* Required work: Quote the material exactly from the line that contains "PIR2 pin OUT: D6 -> A4" through its last line. Any pictures are to be left out.

* Available records:

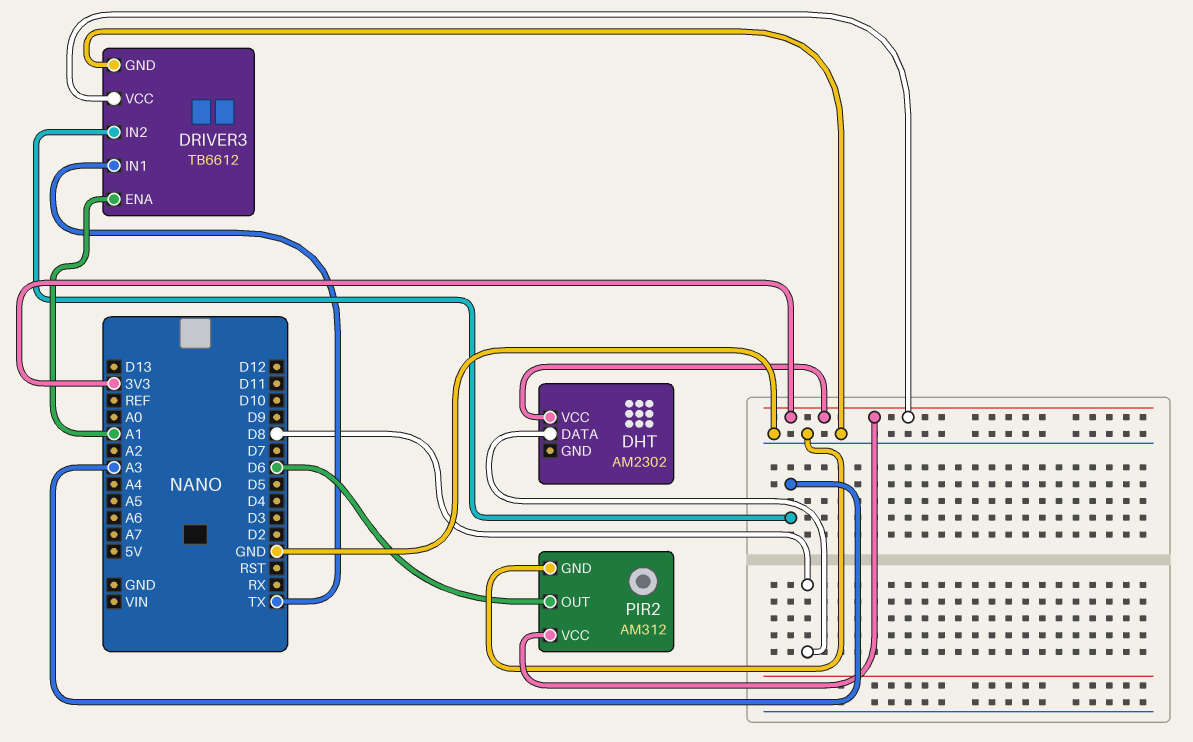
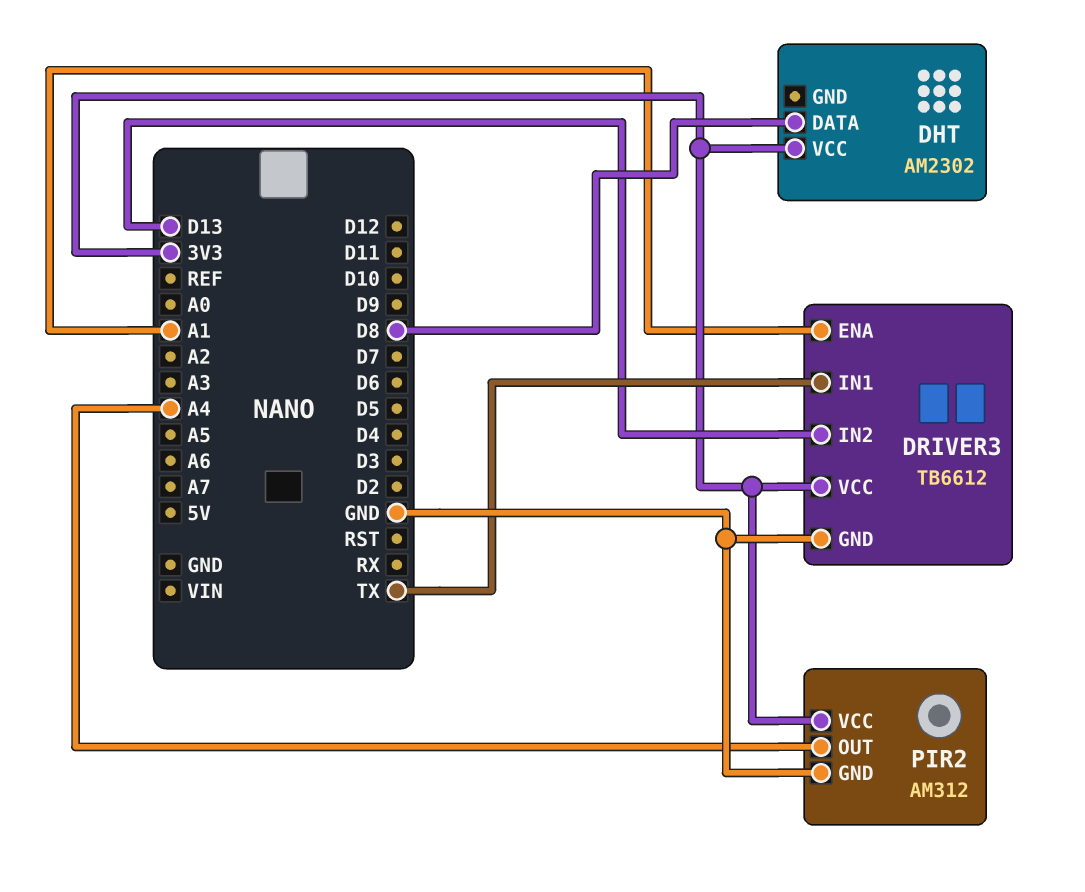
DRIVER3 pin IN2: A3 -> D13
PIR2 pin OUT: D6 -> A4

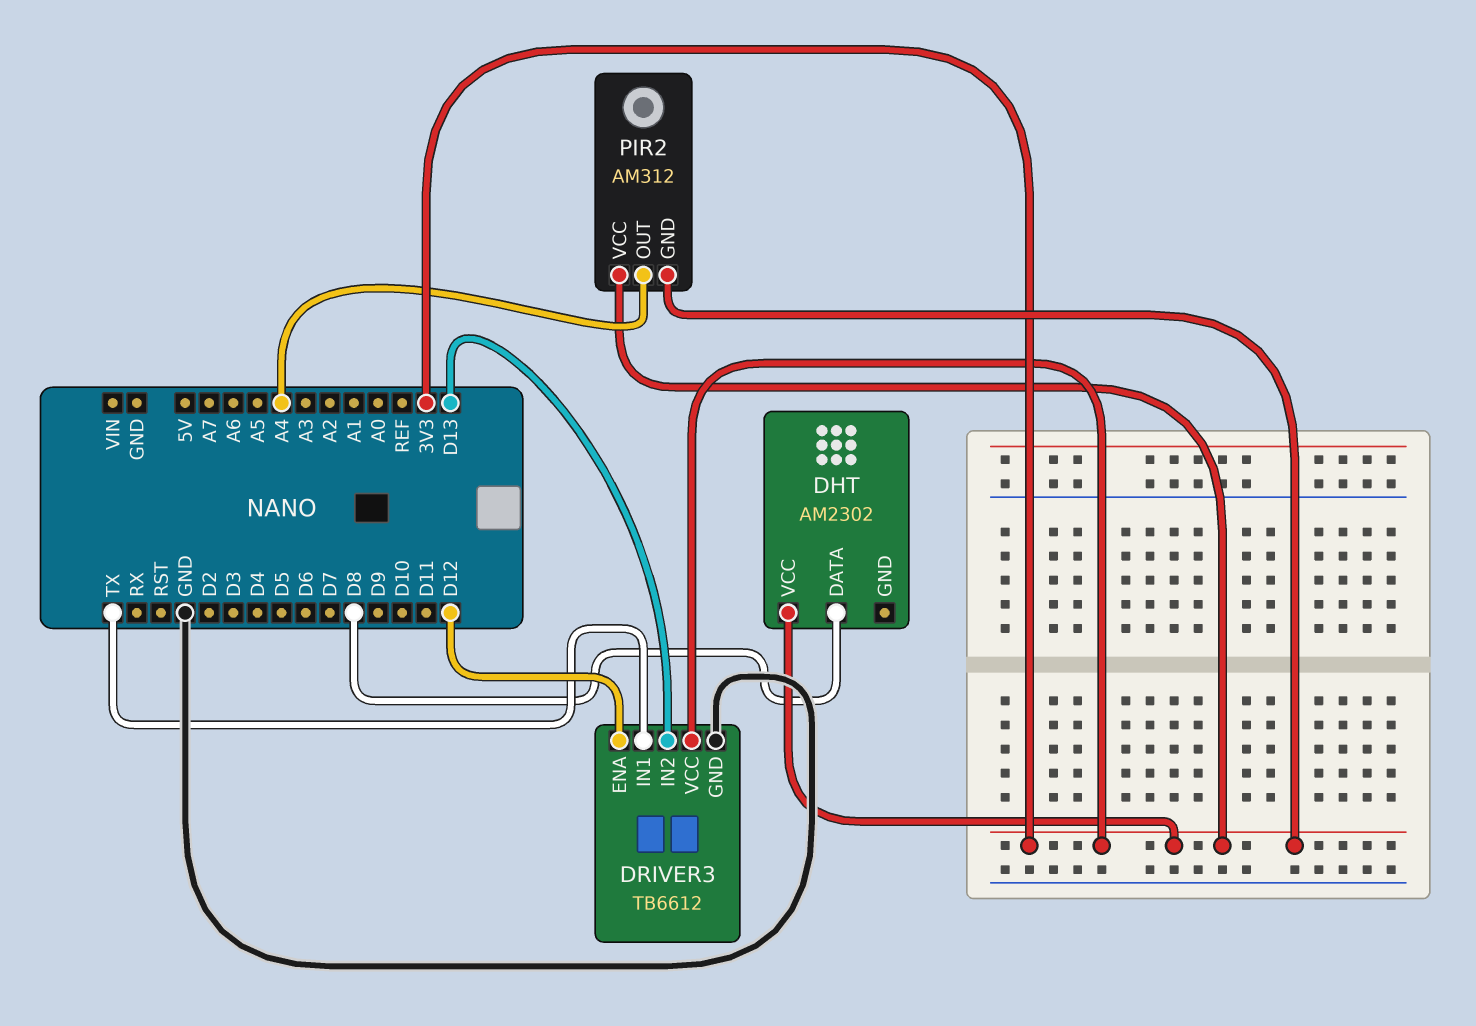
DRIVER3 pin ENA: A1 -> D12
PIR2 pin GND: GND -> 3V3

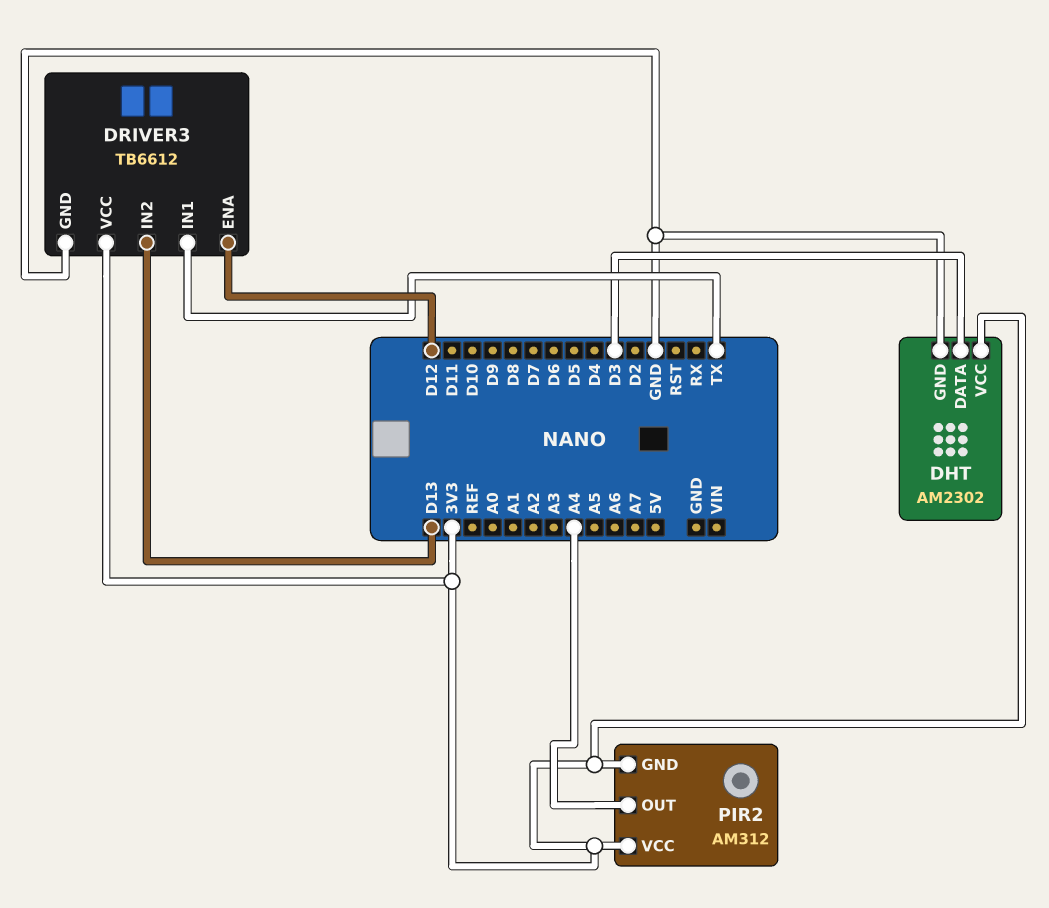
DHT pin DATA: D8 -> D3
DHT pin GND: none -> GND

* Answer for this exercise:
PIR2 pin OUT: D6 -> A4

DRIVER3 pin ENA: A1 -> D12
PIR2 pin GND: GND -> 3V3

DHT pin DATA: D8 -> D3
DHT pin GND: none -> GND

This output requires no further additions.